ASSIGNMENT: Look through the data below for the line with "new: green play ball" and the line with "second_place: [480, 305, 561, 419]", then output those two and all lines in between, exactly as written.

RECORDS TO PROCESS:

____

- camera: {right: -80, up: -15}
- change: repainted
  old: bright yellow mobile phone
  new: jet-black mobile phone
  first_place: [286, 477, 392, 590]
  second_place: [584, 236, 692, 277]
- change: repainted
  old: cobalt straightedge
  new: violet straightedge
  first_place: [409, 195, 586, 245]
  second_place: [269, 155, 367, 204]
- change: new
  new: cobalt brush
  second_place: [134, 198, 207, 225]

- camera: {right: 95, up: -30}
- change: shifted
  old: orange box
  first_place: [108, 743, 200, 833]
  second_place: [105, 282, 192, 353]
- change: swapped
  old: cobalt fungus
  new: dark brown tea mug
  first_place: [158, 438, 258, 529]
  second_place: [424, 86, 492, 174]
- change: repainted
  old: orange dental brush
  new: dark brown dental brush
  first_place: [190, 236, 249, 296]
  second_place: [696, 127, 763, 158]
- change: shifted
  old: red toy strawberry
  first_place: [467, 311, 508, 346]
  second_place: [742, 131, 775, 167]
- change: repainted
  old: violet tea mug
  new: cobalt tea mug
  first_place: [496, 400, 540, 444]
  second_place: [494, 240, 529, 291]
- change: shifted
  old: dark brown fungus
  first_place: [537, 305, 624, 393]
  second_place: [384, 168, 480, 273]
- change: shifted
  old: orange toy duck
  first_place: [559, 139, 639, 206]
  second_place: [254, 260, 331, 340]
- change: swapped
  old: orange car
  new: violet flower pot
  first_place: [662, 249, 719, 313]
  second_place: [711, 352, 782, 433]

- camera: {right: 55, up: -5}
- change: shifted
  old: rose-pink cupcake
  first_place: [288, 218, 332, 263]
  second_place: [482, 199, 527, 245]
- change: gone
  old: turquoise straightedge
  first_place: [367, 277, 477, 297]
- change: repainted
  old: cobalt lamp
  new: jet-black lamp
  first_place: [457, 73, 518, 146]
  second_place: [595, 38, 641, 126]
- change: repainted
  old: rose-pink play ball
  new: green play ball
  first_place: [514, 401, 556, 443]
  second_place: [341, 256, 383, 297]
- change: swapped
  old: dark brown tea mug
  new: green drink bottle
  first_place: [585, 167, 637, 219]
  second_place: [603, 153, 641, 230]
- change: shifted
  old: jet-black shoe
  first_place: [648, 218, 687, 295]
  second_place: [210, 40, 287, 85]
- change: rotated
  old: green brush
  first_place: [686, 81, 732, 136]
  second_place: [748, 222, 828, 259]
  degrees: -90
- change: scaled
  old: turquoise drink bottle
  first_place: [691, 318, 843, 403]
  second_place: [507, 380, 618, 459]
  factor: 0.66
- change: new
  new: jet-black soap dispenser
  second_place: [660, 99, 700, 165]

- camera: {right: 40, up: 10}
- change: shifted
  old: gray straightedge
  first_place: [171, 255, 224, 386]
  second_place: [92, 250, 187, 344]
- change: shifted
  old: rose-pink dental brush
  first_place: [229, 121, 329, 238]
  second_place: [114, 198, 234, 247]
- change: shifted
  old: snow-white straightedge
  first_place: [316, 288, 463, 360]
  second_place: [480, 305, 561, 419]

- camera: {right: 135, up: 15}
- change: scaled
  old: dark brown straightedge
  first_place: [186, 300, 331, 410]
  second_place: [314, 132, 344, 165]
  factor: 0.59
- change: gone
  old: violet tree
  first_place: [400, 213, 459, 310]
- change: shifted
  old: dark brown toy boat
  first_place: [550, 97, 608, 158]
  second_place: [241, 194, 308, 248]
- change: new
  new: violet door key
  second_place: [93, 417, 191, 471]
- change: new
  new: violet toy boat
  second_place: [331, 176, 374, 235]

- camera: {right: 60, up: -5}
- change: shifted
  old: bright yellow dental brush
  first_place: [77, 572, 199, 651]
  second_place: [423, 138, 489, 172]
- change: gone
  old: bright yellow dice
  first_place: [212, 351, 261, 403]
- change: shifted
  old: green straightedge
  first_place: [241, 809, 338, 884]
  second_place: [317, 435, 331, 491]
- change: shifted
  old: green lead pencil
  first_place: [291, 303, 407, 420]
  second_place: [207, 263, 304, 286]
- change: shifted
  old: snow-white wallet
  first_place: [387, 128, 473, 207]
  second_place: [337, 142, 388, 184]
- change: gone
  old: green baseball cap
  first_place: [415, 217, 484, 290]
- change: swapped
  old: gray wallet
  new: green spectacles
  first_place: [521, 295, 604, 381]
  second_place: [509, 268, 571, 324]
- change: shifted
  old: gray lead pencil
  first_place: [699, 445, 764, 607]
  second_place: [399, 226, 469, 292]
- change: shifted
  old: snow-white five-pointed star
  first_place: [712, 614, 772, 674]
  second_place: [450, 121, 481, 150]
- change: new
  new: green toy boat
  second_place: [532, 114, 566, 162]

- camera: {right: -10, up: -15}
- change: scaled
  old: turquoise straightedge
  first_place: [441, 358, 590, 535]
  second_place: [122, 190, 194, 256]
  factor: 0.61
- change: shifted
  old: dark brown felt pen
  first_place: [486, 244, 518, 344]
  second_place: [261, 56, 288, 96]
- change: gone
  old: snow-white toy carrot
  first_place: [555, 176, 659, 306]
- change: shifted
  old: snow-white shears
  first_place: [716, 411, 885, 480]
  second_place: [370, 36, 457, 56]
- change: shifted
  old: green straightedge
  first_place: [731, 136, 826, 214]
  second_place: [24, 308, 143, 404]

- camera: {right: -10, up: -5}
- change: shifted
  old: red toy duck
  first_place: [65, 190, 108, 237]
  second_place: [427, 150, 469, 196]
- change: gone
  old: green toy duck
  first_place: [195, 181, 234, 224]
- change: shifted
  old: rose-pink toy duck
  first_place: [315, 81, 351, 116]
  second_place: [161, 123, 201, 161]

____

EXPECTED OUTPUT:
  new: green play ball
  first_place: [514, 401, 556, 443]
  second_place: [341, 256, 383, 297]
- change: swapped
  old: dark brown tea mug
  new: green drink bottle
  first_place: [585, 167, 637, 219]
  second_place: [603, 153, 641, 230]
- change: shifted
  old: jet-black shoe
  first_place: [648, 218, 687, 295]
  second_place: [210, 40, 287, 85]
- change: rotated
  old: green brush
  first_place: [686, 81, 732, 136]
  second_place: [748, 222, 828, 259]
  degrees: -90
- change: scaled
  old: turquoise drink bottle
  first_place: [691, 318, 843, 403]
  second_place: [507, 380, 618, 459]
  factor: 0.66
- change: new
  new: jet-black soap dispenser
  second_place: [660, 99, 700, 165]

- camera: {right: 40, up: 10}
- change: shifted
  old: gray straightedge
  first_place: [171, 255, 224, 386]
  second_place: [92, 250, 187, 344]
- change: shifted
  old: rose-pink dental brush
  first_place: [229, 121, 329, 238]
  second_place: [114, 198, 234, 247]
- change: shifted
  old: snow-white straightedge
  first_place: [316, 288, 463, 360]
  second_place: [480, 305, 561, 419]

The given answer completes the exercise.